**Given entries**
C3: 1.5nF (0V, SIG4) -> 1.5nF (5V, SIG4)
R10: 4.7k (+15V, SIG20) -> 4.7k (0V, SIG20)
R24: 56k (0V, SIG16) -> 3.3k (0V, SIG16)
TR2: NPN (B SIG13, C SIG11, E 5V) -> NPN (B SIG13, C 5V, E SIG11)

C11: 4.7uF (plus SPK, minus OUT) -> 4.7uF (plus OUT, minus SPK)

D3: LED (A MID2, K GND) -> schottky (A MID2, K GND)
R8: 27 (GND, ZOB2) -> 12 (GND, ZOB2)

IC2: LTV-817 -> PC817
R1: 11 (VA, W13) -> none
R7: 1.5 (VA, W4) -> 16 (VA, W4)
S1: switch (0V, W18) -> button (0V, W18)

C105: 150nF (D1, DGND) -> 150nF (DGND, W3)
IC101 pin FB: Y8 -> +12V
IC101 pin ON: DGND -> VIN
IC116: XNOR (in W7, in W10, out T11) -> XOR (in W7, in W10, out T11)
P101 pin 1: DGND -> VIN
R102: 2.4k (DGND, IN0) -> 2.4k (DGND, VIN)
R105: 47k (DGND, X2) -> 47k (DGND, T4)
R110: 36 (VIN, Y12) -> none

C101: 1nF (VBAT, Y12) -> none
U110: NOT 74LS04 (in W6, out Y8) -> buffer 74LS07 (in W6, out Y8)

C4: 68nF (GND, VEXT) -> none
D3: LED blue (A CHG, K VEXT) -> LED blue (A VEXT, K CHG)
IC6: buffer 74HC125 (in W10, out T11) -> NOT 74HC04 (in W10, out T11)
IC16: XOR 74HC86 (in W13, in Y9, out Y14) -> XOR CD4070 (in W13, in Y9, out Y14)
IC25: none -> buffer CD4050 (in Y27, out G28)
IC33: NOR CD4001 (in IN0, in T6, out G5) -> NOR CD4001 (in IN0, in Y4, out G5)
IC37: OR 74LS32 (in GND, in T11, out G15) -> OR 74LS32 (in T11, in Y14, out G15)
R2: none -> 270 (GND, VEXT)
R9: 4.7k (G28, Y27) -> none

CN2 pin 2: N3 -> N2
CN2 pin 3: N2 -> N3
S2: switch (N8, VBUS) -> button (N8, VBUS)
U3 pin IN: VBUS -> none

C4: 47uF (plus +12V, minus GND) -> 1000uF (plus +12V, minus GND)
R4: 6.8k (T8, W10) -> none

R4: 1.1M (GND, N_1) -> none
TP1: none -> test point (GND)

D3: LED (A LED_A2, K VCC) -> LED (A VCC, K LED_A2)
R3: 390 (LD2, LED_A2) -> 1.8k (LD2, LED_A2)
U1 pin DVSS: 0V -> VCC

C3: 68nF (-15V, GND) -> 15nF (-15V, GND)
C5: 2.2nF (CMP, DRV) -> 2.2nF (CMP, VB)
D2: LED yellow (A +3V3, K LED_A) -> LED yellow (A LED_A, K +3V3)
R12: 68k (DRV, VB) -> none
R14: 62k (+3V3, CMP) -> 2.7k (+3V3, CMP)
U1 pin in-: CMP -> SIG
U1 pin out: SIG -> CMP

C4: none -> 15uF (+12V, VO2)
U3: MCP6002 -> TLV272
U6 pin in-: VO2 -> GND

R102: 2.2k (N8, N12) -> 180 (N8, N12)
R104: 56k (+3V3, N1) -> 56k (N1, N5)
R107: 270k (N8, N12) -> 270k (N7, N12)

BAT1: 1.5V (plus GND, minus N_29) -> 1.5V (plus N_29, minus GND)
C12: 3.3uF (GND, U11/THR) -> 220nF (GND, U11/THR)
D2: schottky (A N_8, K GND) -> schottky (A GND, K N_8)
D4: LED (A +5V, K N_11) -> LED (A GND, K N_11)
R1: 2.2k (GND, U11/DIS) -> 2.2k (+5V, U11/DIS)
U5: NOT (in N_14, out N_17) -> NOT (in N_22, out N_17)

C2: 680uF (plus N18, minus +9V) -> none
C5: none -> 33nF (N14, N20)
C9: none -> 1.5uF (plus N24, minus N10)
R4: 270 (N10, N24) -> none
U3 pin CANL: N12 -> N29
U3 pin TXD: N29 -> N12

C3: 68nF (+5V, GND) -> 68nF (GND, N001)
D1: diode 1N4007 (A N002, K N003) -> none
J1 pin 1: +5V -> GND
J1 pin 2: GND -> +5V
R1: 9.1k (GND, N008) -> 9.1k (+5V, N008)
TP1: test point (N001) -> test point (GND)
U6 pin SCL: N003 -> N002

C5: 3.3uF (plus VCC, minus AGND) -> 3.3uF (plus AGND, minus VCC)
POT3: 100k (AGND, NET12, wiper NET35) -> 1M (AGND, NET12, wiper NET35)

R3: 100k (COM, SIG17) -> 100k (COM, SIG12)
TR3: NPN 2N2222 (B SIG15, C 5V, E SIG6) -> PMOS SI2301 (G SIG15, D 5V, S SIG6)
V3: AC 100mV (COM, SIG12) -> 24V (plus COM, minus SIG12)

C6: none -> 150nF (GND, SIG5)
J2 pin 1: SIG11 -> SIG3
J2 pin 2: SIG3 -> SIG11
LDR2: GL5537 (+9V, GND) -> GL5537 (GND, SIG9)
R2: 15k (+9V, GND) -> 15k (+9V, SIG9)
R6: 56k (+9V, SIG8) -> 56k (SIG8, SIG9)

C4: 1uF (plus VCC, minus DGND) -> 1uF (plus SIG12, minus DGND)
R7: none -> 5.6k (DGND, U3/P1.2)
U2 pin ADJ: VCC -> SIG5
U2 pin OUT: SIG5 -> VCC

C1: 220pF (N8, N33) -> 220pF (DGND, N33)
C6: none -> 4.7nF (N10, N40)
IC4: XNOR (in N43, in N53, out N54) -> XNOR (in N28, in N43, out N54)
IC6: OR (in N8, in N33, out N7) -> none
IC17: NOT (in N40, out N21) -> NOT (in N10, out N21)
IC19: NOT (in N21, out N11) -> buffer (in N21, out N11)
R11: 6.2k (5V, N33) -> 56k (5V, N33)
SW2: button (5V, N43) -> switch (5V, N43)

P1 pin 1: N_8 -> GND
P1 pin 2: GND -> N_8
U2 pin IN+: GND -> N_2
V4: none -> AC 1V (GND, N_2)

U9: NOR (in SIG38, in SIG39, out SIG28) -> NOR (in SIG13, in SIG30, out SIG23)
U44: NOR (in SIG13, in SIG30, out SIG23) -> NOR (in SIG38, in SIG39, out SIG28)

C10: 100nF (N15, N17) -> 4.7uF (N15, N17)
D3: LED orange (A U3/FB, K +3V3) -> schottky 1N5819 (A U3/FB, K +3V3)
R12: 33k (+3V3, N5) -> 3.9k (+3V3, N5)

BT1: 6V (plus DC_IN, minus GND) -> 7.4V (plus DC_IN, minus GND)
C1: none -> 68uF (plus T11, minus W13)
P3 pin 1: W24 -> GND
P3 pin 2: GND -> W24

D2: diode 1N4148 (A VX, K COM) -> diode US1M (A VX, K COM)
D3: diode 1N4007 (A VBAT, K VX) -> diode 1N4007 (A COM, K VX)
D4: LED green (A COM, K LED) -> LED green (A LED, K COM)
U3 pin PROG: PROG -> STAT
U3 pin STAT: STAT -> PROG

**What is being asked**
Of all the entries above, output exactly the lines between the one holding "CN2 pin 2: N3 -> N2" and the one holding "TP1: none -> test point (GND)", inclusive.

**Response area**
CN2 pin 2: N3 -> N2
CN2 pin 3: N2 -> N3
S2: switch (N8, VBUS) -> button (N8, VBUS)
U3 pin IN: VBUS -> none

C4: 47uF (plus +12V, minus GND) -> 1000uF (plus +12V, minus GND)
R4: 6.8k (T8, W10) -> none

R4: 1.1M (GND, N_1) -> none
TP1: none -> test point (GND)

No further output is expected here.